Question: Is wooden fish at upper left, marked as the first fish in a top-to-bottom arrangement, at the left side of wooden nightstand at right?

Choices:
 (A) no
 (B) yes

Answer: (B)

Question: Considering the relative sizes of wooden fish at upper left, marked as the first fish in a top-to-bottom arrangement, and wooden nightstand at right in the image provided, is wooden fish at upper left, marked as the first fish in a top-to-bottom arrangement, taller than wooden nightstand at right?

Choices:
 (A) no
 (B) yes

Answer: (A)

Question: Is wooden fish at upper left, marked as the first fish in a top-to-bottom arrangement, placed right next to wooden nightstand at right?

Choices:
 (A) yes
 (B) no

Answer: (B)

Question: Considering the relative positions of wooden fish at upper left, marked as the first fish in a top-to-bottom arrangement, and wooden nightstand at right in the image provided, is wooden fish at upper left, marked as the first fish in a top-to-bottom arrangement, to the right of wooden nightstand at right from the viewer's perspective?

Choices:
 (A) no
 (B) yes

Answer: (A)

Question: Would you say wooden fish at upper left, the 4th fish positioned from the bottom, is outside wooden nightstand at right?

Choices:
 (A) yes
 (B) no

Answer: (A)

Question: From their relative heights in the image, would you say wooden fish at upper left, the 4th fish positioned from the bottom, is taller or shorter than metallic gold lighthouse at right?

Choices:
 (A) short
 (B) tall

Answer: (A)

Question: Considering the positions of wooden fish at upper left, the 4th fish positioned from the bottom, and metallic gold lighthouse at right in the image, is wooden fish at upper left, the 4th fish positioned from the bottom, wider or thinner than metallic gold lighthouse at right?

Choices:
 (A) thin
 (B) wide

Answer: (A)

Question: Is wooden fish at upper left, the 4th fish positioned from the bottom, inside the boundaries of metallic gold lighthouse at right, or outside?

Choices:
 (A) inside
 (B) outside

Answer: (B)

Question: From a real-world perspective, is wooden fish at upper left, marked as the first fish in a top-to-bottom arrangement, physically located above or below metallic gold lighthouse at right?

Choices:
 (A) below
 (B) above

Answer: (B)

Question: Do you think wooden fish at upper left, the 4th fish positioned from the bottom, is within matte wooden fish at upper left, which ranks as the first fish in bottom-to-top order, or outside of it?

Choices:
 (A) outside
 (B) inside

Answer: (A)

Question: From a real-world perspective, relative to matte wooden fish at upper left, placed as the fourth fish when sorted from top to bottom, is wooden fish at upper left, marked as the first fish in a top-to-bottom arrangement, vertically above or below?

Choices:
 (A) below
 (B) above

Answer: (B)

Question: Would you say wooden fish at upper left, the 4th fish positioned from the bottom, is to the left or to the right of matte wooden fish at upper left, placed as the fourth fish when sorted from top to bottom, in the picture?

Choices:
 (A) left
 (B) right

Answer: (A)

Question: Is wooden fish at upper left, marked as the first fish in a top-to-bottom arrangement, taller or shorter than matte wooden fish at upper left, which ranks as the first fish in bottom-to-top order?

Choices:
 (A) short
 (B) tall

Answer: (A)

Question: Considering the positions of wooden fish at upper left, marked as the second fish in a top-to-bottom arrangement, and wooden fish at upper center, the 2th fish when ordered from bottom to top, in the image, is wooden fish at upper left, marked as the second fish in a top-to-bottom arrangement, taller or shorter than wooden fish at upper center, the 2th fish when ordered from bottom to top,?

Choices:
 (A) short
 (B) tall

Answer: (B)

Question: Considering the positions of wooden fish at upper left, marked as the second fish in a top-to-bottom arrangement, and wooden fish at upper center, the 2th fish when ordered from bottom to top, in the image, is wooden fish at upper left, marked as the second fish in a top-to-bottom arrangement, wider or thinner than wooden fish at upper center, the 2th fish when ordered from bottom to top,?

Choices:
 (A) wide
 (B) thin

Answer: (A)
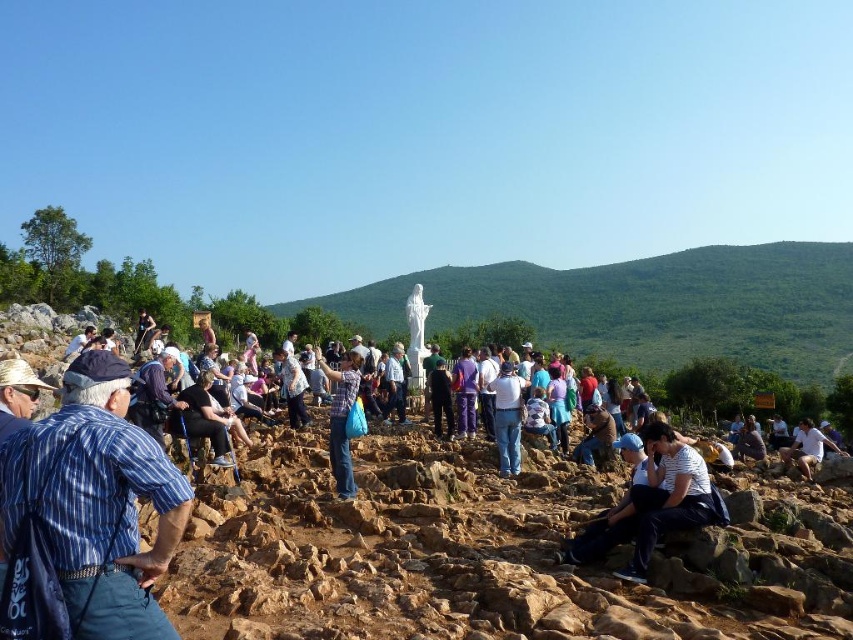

·····

WORK TO BE COMPLETED:
Extract each line of the entries above that contains the word "sorted", matching case exactly.

REPLY:
Question: From a real-world perspective, relative to matte wooden fish at upper left, placed as the fourth fish when sorted from top to bottom, is wooden fish at upper left, marked as the first fish in a top-to-bottom arrangement, vertically above or below?
Question: Would you say wooden fish at upper left, the 4th fish positioned from the bottom, is to the left or to the right of matte wooden fish at upper left, placed as the fourth fish when sorted from top to bottom, in the picture?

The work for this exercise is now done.